▶ Exercise requirements
Every line of the records below that holds the word "degrees" belongs in the answer.

▶ Source data
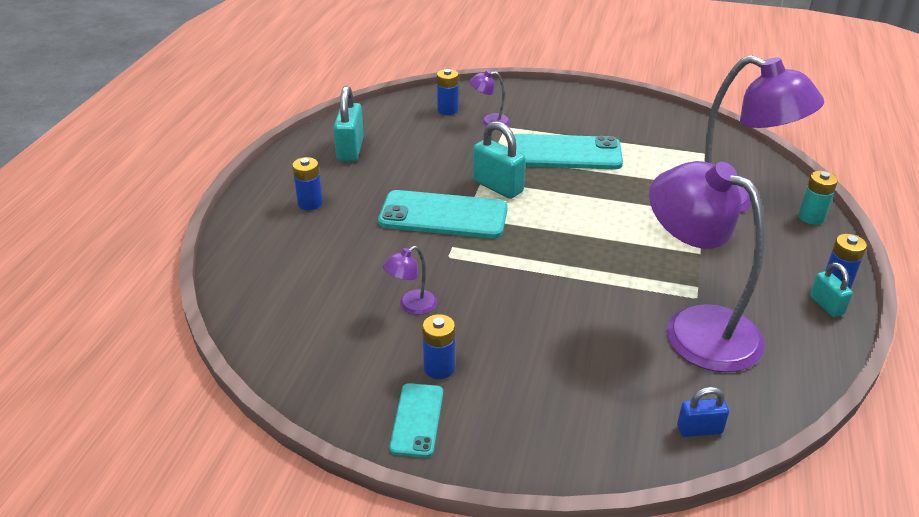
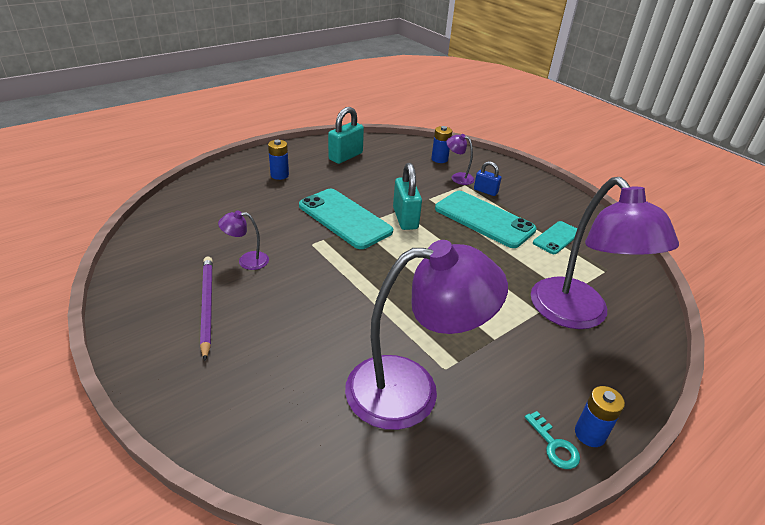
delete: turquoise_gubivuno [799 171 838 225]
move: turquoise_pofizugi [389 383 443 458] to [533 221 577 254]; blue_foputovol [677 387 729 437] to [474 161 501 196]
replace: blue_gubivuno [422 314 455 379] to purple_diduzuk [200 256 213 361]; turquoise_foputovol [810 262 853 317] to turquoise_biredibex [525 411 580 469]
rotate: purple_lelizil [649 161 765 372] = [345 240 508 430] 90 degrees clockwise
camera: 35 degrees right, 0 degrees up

▶ Answer box
rotate: purple_lelizil [649 161 765 372] = [345 240 508 430] 90 degrees clockwise
camera: 35 degrees right, 0 degrees up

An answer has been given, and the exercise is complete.